* [YOUR TASK]: Reproduce the material that follows, please, but only from its first line to the line containing "camera: 65 degrees right, 15 degrees down", inclusive.

* [DATA]:

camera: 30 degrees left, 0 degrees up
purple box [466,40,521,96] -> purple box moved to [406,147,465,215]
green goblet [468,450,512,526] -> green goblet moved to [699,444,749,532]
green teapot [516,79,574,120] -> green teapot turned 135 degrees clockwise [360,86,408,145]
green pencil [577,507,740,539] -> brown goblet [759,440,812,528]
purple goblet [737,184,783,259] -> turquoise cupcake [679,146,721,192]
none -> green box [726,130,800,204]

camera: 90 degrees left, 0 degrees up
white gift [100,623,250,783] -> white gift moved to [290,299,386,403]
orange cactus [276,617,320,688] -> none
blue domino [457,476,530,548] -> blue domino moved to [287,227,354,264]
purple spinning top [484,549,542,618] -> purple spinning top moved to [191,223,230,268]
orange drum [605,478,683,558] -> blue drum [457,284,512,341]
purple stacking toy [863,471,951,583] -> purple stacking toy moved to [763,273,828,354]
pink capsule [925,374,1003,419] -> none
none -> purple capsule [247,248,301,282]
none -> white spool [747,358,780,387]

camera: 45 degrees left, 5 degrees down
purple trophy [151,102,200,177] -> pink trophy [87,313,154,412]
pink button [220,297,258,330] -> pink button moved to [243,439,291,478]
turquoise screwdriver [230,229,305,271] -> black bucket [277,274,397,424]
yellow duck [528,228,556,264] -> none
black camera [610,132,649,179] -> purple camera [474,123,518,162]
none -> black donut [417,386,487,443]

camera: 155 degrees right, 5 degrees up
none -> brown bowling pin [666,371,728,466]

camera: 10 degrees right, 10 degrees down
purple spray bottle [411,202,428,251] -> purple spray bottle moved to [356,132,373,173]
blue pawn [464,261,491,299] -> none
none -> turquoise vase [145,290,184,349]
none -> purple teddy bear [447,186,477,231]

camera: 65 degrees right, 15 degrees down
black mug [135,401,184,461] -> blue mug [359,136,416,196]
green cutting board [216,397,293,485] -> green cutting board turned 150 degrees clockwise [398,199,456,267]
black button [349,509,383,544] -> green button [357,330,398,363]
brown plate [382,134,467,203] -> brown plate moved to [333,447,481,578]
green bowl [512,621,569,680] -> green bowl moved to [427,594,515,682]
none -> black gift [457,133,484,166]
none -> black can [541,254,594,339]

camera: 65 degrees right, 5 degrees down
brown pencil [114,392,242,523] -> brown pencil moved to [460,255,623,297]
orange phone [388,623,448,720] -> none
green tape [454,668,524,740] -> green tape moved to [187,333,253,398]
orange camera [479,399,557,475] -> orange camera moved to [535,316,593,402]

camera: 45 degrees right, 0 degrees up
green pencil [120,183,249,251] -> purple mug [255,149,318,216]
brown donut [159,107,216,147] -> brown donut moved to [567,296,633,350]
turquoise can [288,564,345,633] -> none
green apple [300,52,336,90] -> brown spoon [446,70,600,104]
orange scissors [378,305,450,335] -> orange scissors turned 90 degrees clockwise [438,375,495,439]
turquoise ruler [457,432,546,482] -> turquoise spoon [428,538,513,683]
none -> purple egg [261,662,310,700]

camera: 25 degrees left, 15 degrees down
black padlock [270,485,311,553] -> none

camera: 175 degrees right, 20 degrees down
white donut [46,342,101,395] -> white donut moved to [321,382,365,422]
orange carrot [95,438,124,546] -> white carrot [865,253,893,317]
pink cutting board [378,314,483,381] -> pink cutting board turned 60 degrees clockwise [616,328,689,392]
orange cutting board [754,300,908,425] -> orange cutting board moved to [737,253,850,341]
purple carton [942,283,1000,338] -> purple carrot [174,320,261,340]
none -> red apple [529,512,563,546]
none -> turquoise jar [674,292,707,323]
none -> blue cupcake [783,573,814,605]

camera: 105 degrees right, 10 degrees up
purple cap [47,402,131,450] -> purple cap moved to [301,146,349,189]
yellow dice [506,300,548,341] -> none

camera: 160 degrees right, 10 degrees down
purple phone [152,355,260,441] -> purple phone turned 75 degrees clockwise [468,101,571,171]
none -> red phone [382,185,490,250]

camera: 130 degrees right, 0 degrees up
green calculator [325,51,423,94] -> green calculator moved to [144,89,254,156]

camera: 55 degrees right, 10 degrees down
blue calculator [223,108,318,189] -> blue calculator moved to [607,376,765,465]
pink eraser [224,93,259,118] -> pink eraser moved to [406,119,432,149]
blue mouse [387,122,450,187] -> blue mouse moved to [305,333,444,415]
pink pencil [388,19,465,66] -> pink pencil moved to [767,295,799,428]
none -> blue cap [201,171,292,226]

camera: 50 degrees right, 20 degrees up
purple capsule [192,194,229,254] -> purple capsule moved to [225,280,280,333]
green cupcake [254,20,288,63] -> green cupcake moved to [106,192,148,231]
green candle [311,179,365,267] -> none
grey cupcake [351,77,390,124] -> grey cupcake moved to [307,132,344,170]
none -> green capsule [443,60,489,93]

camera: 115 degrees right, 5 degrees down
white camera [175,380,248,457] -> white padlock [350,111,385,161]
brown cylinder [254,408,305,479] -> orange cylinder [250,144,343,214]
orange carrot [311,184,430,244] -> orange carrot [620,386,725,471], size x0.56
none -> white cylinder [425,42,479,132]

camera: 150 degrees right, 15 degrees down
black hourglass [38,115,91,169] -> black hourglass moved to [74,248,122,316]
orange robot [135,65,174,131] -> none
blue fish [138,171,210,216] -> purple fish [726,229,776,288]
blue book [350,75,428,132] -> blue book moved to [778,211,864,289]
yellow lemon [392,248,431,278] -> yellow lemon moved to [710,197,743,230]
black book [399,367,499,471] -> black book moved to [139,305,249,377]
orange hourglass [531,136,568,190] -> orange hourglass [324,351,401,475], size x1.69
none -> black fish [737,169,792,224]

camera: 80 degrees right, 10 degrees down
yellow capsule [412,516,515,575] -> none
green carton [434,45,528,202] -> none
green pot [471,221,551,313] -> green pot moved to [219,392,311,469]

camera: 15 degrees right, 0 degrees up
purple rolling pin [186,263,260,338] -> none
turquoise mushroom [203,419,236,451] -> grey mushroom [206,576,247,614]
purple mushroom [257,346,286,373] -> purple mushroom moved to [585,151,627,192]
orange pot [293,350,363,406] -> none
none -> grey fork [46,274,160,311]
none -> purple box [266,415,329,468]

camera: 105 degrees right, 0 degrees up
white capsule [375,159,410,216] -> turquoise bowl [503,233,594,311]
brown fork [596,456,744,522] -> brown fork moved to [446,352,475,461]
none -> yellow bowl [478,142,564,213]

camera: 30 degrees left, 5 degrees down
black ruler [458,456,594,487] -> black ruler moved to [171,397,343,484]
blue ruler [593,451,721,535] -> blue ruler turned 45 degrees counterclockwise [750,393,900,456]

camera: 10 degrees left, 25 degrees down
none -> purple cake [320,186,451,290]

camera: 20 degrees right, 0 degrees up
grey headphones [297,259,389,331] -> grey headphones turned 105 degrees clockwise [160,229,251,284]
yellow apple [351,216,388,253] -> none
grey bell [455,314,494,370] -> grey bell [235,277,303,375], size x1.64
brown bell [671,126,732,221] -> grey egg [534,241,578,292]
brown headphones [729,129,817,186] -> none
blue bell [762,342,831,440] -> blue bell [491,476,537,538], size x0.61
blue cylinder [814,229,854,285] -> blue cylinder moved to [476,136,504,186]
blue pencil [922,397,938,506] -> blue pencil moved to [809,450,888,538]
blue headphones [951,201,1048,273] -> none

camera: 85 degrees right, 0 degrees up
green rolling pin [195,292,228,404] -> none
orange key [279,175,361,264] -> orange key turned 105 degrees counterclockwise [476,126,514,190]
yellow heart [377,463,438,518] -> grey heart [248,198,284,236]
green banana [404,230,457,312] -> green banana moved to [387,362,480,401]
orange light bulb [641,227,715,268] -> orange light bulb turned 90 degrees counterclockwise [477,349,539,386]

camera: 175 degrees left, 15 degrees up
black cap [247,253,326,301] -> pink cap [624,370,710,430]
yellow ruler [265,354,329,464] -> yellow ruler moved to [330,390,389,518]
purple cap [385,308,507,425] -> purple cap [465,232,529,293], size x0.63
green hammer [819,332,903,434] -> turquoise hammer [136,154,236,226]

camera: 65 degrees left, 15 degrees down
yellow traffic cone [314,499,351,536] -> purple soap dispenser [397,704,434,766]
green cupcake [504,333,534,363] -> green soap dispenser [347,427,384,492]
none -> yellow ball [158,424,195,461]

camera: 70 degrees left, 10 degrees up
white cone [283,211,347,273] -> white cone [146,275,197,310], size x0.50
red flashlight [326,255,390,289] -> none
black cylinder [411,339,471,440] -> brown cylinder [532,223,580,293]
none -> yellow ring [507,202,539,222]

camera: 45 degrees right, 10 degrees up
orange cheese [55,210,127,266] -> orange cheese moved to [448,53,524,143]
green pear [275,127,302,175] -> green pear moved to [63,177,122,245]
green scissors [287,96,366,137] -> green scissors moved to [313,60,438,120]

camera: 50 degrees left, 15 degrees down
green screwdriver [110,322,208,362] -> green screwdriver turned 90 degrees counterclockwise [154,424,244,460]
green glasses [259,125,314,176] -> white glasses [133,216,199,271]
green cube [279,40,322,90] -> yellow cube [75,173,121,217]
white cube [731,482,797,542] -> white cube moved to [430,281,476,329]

* [PROBLEM SOLUTION]:
camera: 30 degrees left, 0 degrees up
purple box [466,40,521,96] -> purple box moved to [406,147,465,215]
green goblet [468,450,512,526] -> green goblet moved to [699,444,749,532]
green teapot [516,79,574,120] -> green teapot turned 135 degrees clockwise [360,86,408,145]
green pencil [577,507,740,539] -> brown goblet [759,440,812,528]
purple goblet [737,184,783,259] -> turquoise cupcake [679,146,721,192]
none -> green box [726,130,800,204]

camera: 90 degrees left, 0 degrees up
white gift [100,623,250,783] -> white gift moved to [290,299,386,403]
orange cactus [276,617,320,688] -> none
blue domino [457,476,530,548] -> blue domino moved to [287,227,354,264]
purple spinning top [484,549,542,618] -> purple spinning top moved to [191,223,230,268]
orange drum [605,478,683,558] -> blue drum [457,284,512,341]
purple stacking toy [863,471,951,583] -> purple stacking toy moved to [763,273,828,354]
pink capsule [925,374,1003,419] -> none
none -> purple capsule [247,248,301,282]
none -> white spool [747,358,780,387]

camera: 45 degrees left, 5 degrees down
purple trophy [151,102,200,177] -> pink trophy [87,313,154,412]
pink button [220,297,258,330] -> pink button moved to [243,439,291,478]
turquoise screwdriver [230,229,305,271] -> black bucket [277,274,397,424]
yellow duck [528,228,556,264] -> none
black camera [610,132,649,179] -> purple camera [474,123,518,162]
none -> black donut [417,386,487,443]

camera: 155 degrees right, 5 degrees up
none -> brown bowling pin [666,371,728,466]

camera: 10 degrees right, 10 degrees down
purple spray bottle [411,202,428,251] -> purple spray bottle moved to [356,132,373,173]
blue pawn [464,261,491,299] -> none
none -> turquoise vase [145,290,184,349]
none -> purple teddy bear [447,186,477,231]

camera: 65 degrees right, 15 degrees down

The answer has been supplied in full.